§ **Goal of the exercise**
Write the records out again exactly as they read, dropping any picture they hold.

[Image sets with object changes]
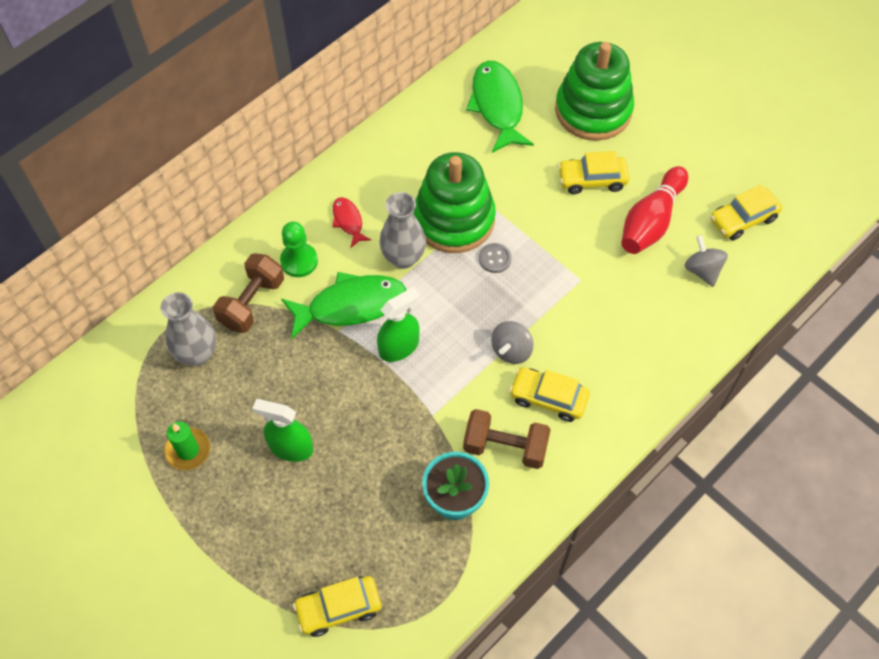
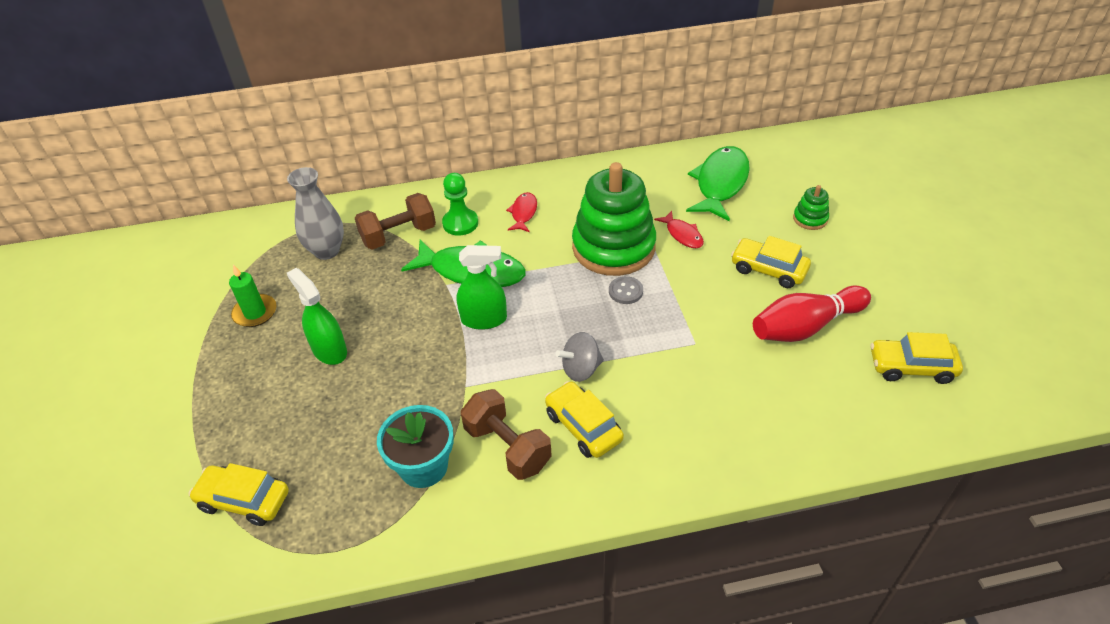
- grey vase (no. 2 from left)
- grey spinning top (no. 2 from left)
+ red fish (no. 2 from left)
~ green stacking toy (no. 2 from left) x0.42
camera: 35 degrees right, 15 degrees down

§ **Response below**
- grey vase (no. 2 from left)
- grey spinning top (no. 2 from left)
+ red fish (no. 2 from left)
~ green stacking toy (no. 2 from left) x0.42
camera: 35 degrees right, 15 degrees down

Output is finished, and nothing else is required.